■ PROBLEM DESCRIPTION ■
A faithful retyping of every entry below is wanted, with images left out.

(ENTRIES SHOWN begins)

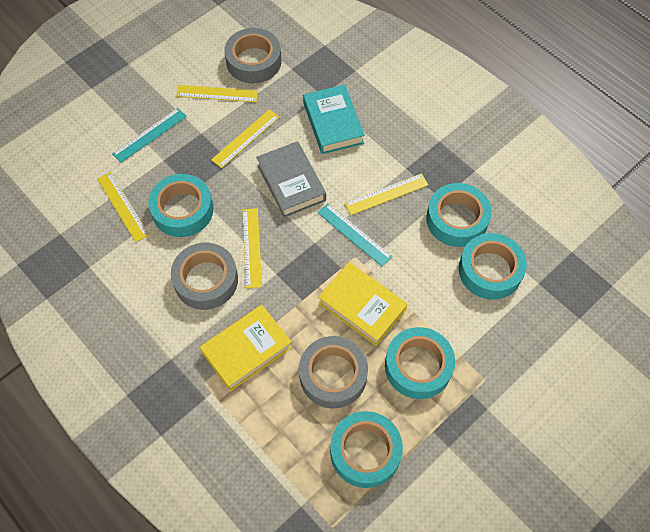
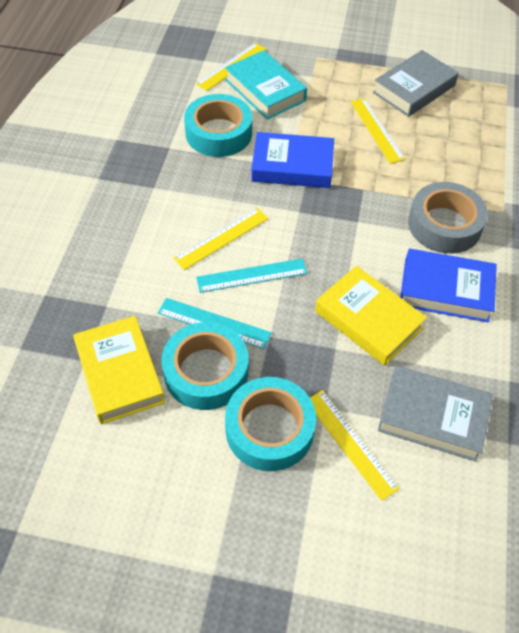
blue book: 0 -> 2
grey book: 1 -> 2
grey tape: 3 -> 1
turquoise tape: 5 -> 3
yellow ruler: 5 -> 4

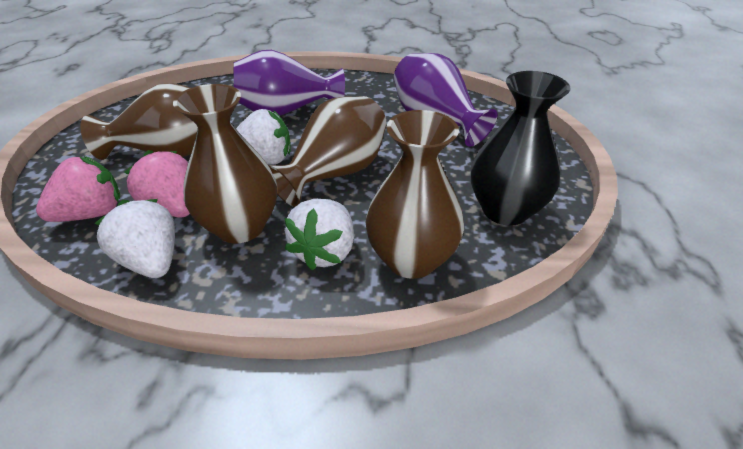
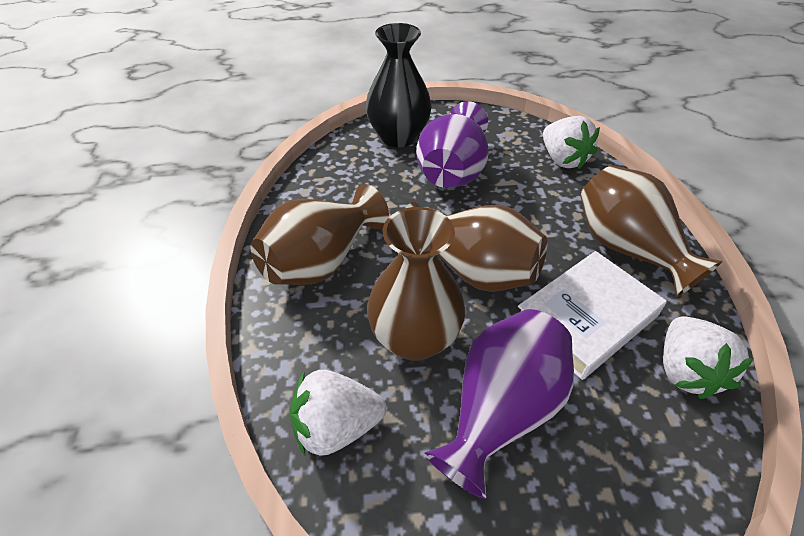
pink strawberry: 2 -> 0
white book: 0 -> 1

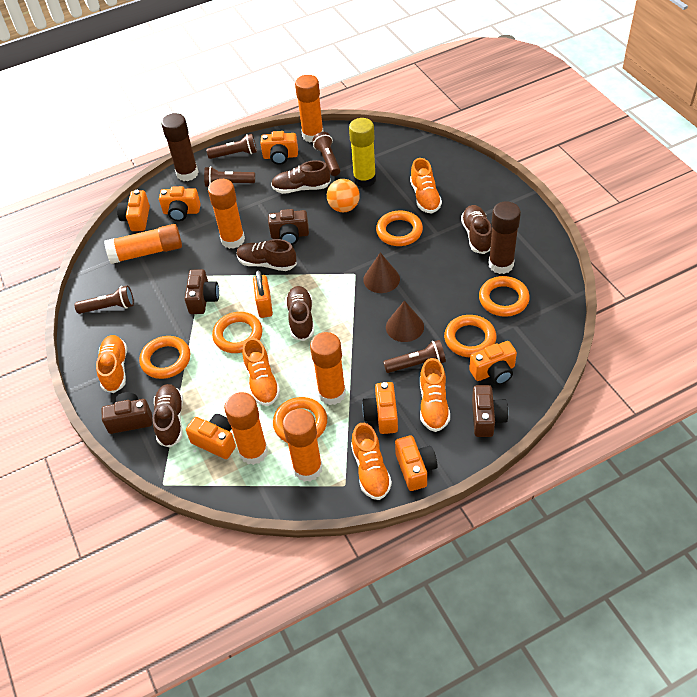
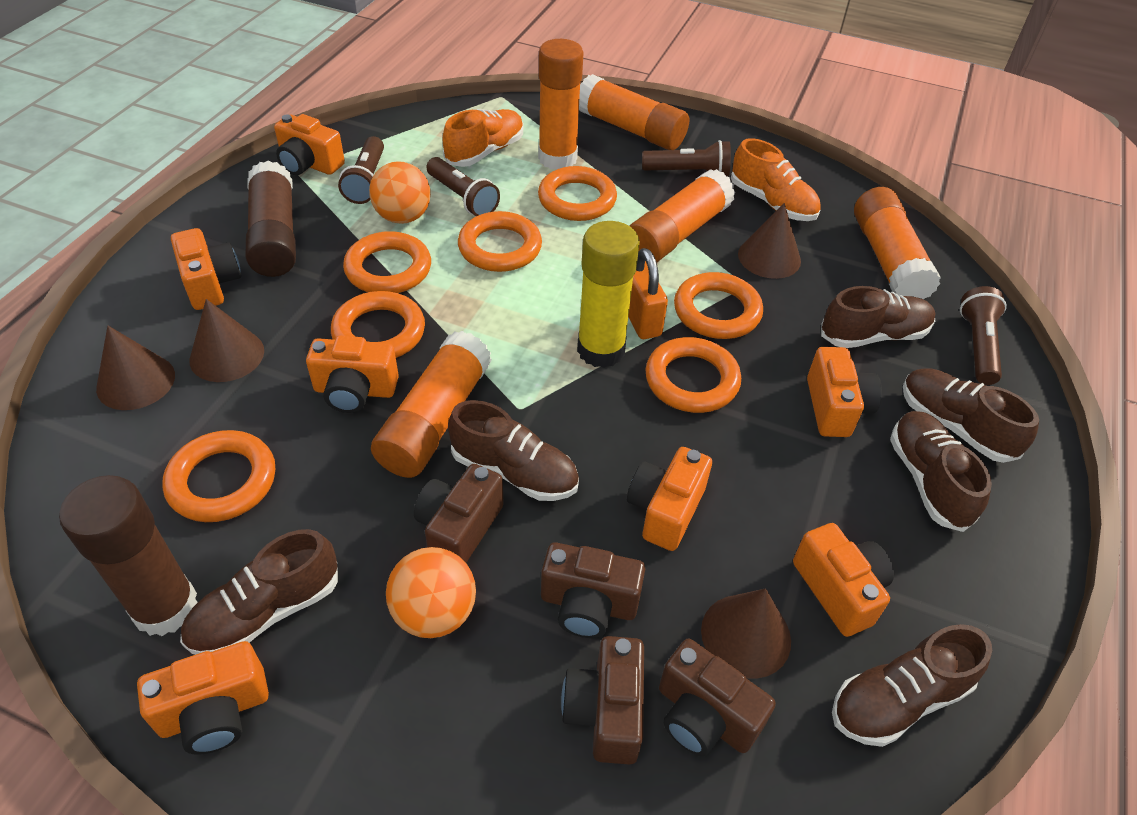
brown cone: 2 -> 4
brown flashlight: 5 -> 4
brown shoe: 5 -> 6
orange ball: 1 -> 2
orange glue stick: 6 -> 5
orange ring: 6 -> 7
orange shoe: 5 -> 2

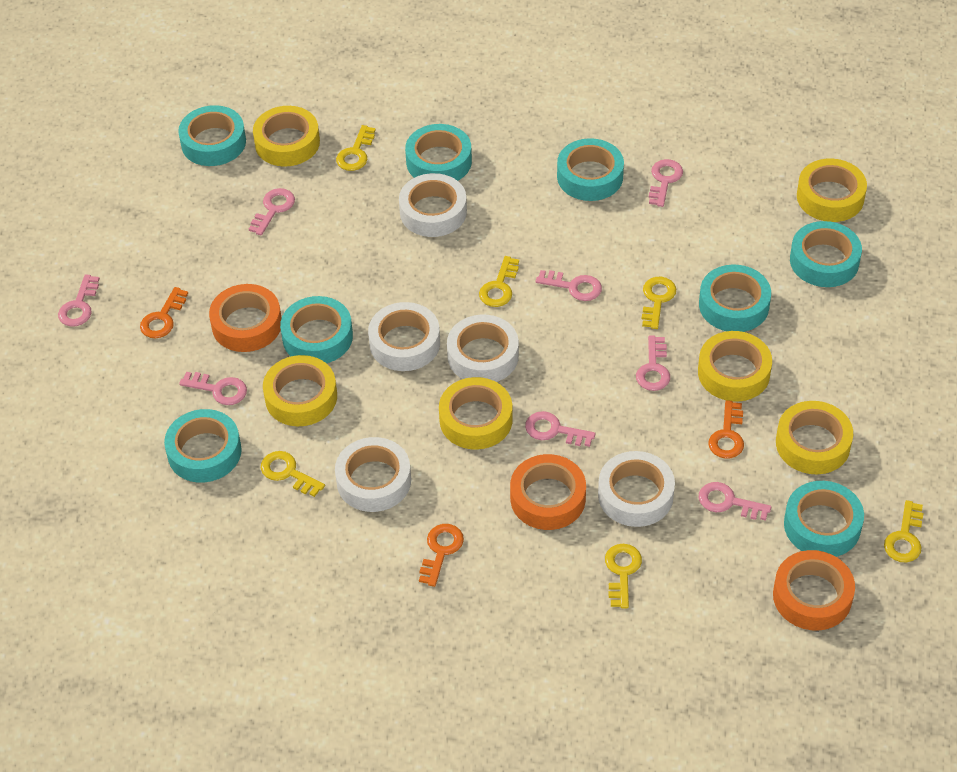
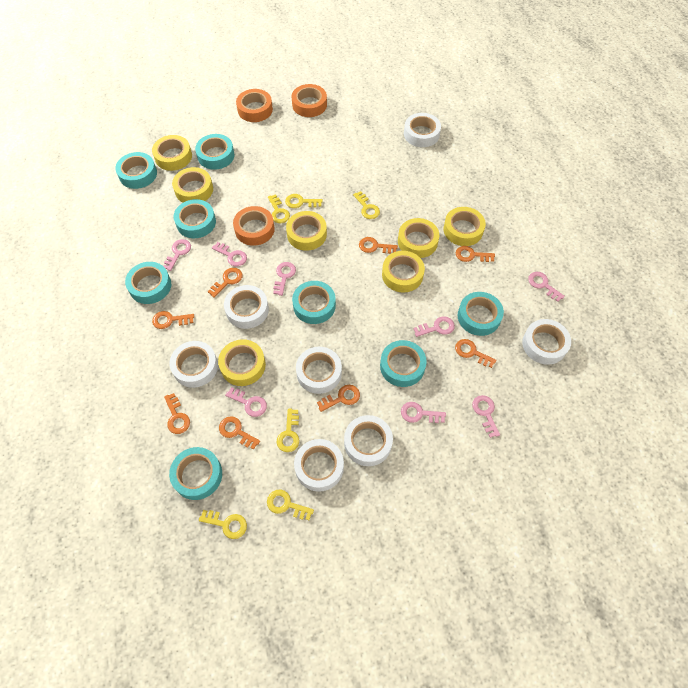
orange key: 3 -> 8
white tape: 5 -> 7
yellow tape: 6 -> 7

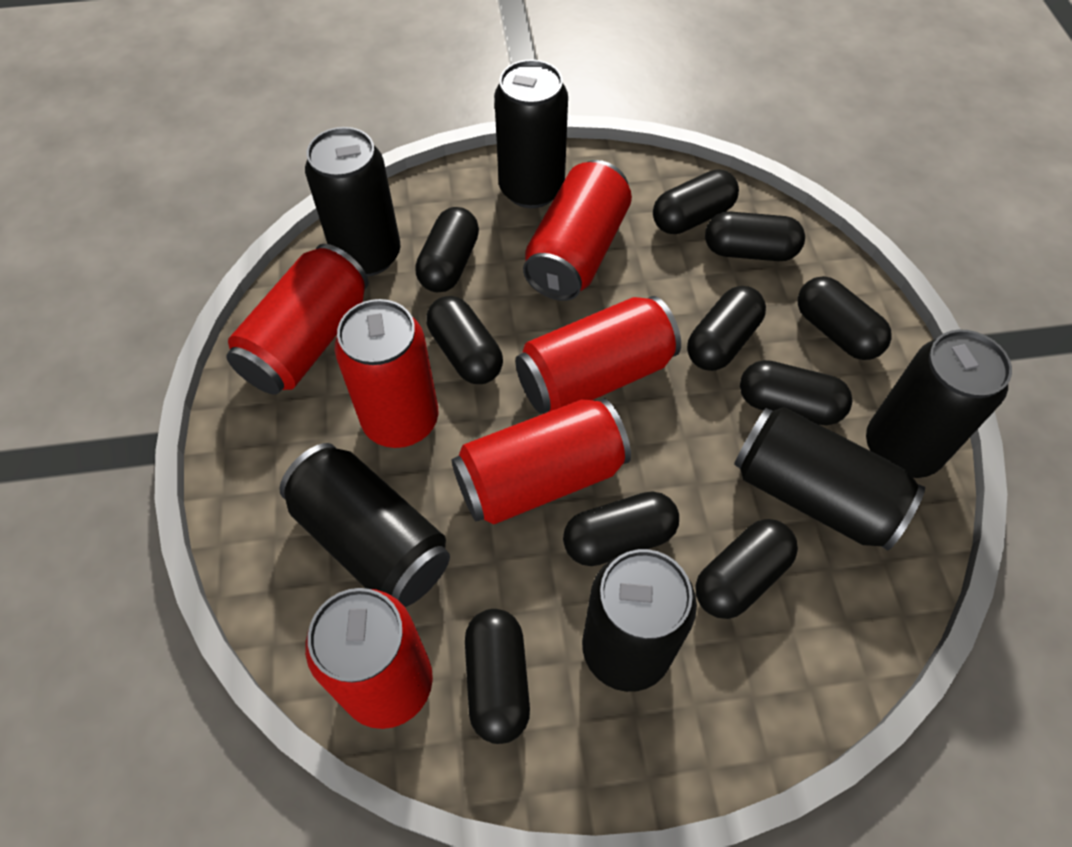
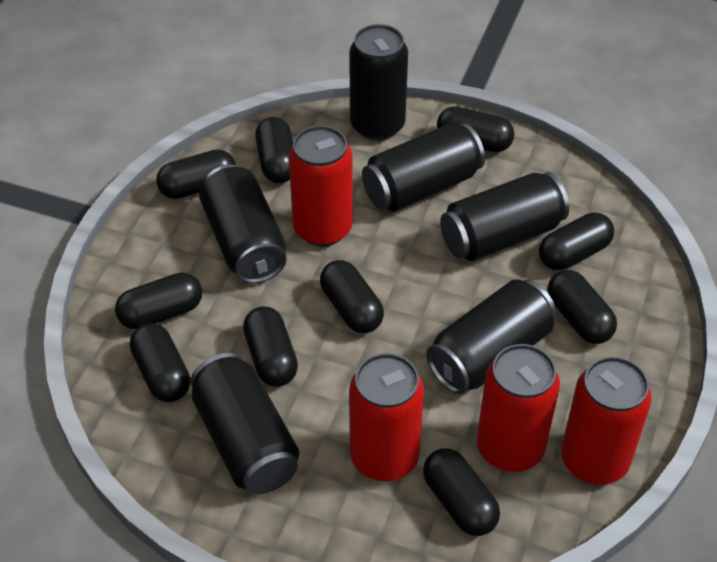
red can: 6 -> 4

(ENTRIES SHOWN ends)

■ RESPONSE TO THE EXERCISE ■
blue book: 0 -> 2
grey book: 1 -> 2
grey tape: 3 -> 1
turquoise tape: 5 -> 3
yellow ruler: 5 -> 4

pink strawberry: 2 -> 0
white book: 0 -> 1

brown cone: 2 -> 4
brown flashlight: 5 -> 4
brown shoe: 5 -> 6
orange ball: 1 -> 2
orange glue stick: 6 -> 5
orange ring: 6 -> 7
orange shoe: 5 -> 2

orange key: 3 -> 8
white tape: 5 -> 7
yellow tape: 6 -> 7

red can: 6 -> 4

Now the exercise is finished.